Exactly as written, return all the data, leaving its pictures behind.

• [Task data]:
◇ ◇ ◇ ◇
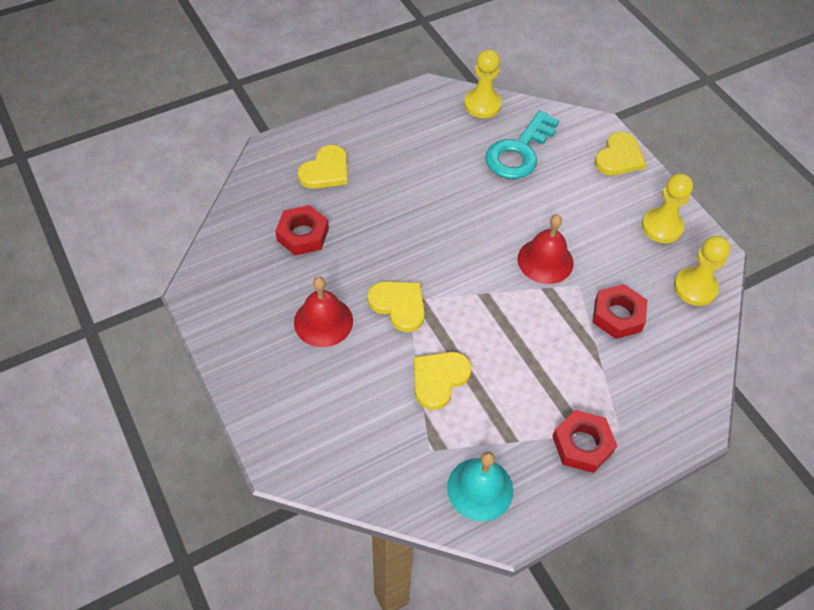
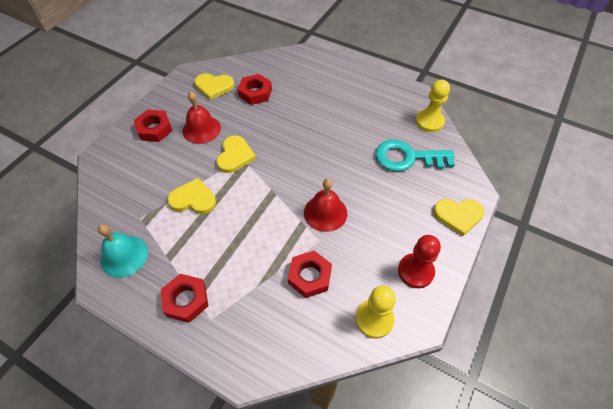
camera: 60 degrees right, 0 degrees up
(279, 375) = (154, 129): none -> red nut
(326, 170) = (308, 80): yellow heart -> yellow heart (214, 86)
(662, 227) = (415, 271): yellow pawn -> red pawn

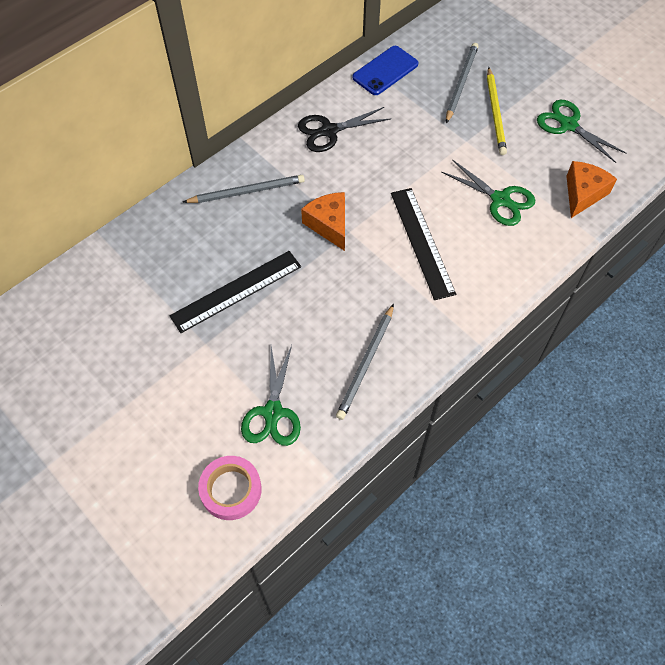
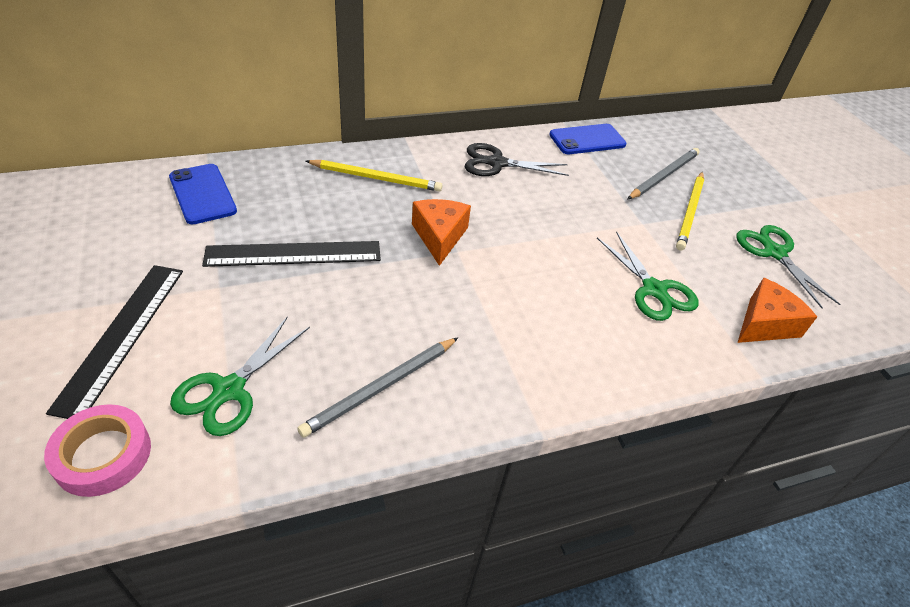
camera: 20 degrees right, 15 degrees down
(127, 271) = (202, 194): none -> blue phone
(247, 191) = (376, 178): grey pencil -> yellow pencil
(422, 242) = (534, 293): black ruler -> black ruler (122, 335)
◇ ◇ ◇ ◇
• [Exercise response]:
camera: 60 degrees right, 0 degrees up
(279, 375) = (154, 129): none -> red nut
(326, 170) = (308, 80): yellow heart -> yellow heart (214, 86)
(662, 227) = (415, 271): yellow pawn -> red pawn

camera: 20 degrees right, 15 degrees down
(127, 271) = (202, 194): none -> blue phone
(247, 191) = (376, 178): grey pencil -> yellow pencil
(422, 242) = (534, 293): black ruler -> black ruler (122, 335)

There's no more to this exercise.